====== Dataset entries
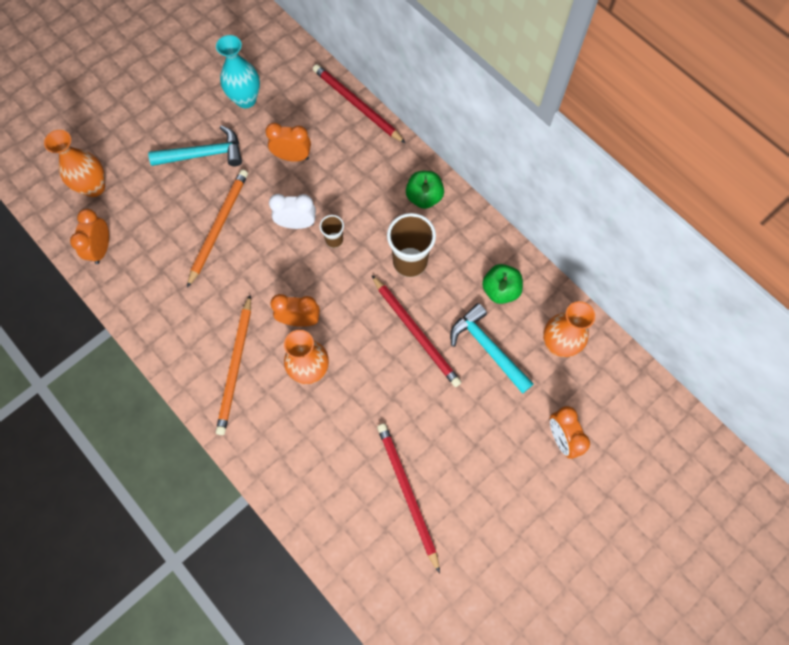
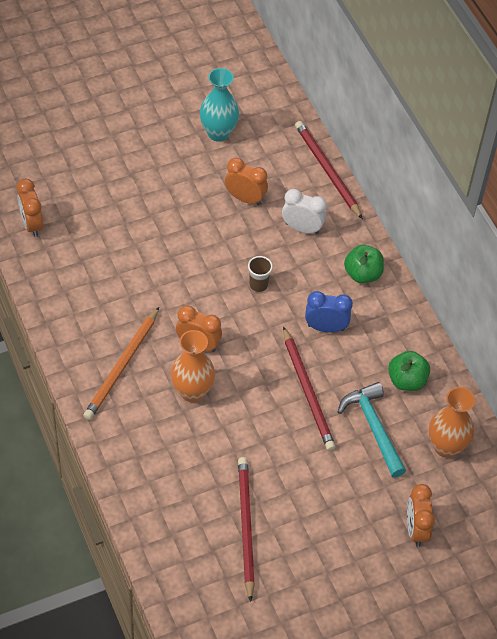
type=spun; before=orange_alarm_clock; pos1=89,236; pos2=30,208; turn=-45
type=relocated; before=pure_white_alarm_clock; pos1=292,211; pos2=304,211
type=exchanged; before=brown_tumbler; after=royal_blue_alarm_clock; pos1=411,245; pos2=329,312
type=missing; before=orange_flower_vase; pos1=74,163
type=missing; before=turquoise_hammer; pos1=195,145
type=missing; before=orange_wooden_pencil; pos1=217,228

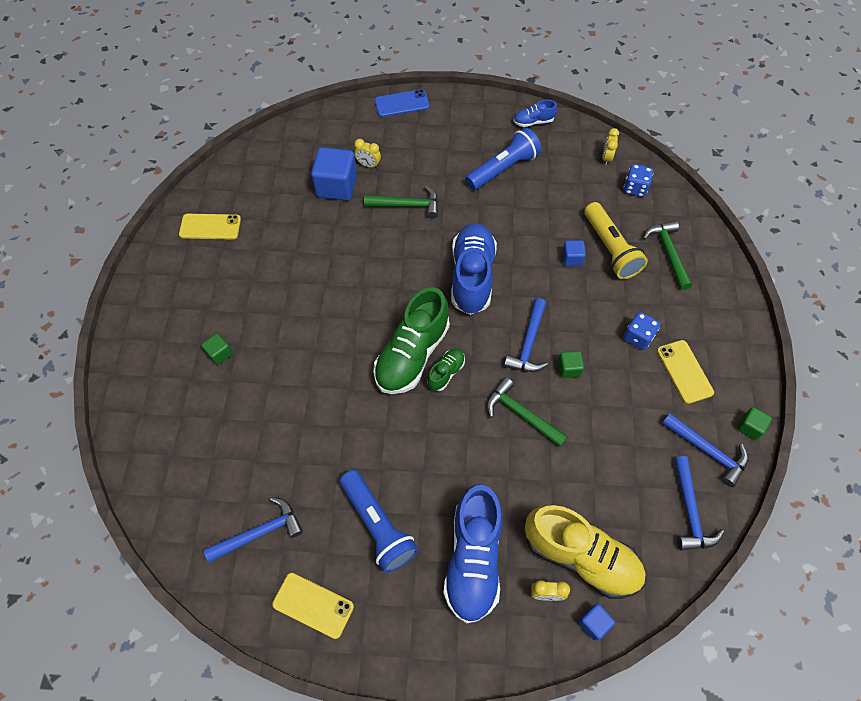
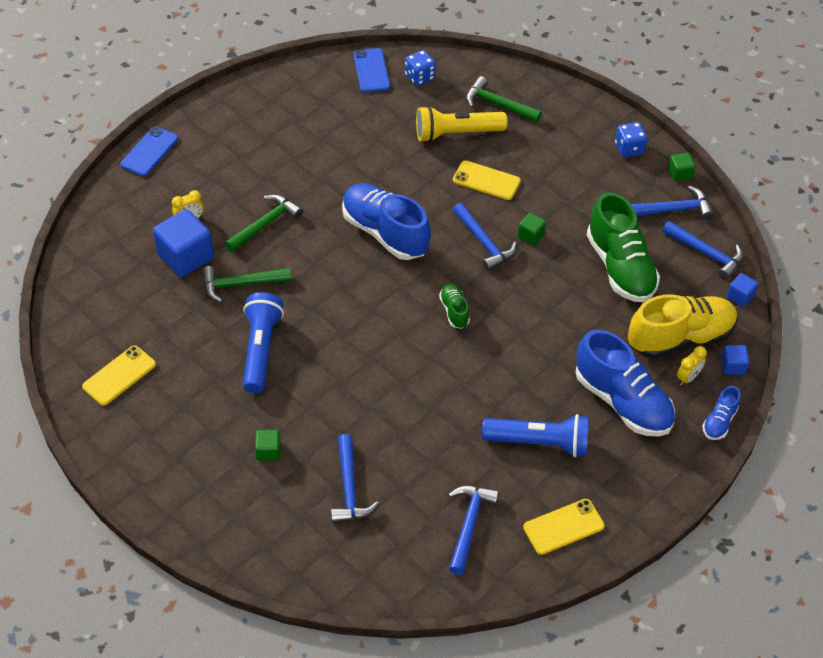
type=relocated; before=green_hammer; pos1=527,412; pos2=246,284
type=relocated; before=royal_blue_flashlight; pos1=503,158; pos2=263,342
type=appeared; after=royal_blue_hammer; pos2=355,478
type=exchanged; before=golden_alarm_clock; after=royal_blue_smartphone; pos1=610,146; pos2=371,70
type=spun; before=golden_flashlight; pos1=616,240; pos2=461,124; turn=150
type=relocated; before=golden_smartphone; pos1=685,372; pos2=487,180
type=relocated; before=green_lace-up_shoe; pos1=411,340; pos2=623,247
type=relocated; before=royal_blue_dice; pos1=641,331; pos2=631,139
type=relocated; before=royal_blue_lace-up_shoe; pos1=535,113; pos2=721,413
type=relocated; before=royal_blue_solid_cube; pos1=574,253; pos2=742,290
============
*What you should do*: What lines above mention "turn"? Copy each one.

*Output of the exercise*:
type=spun; before=orange_alarm_clock; pos1=89,236; pos2=30,208; turn=-45
type=spun; before=golden_flashlight; pos1=616,240; pos2=461,124; turn=150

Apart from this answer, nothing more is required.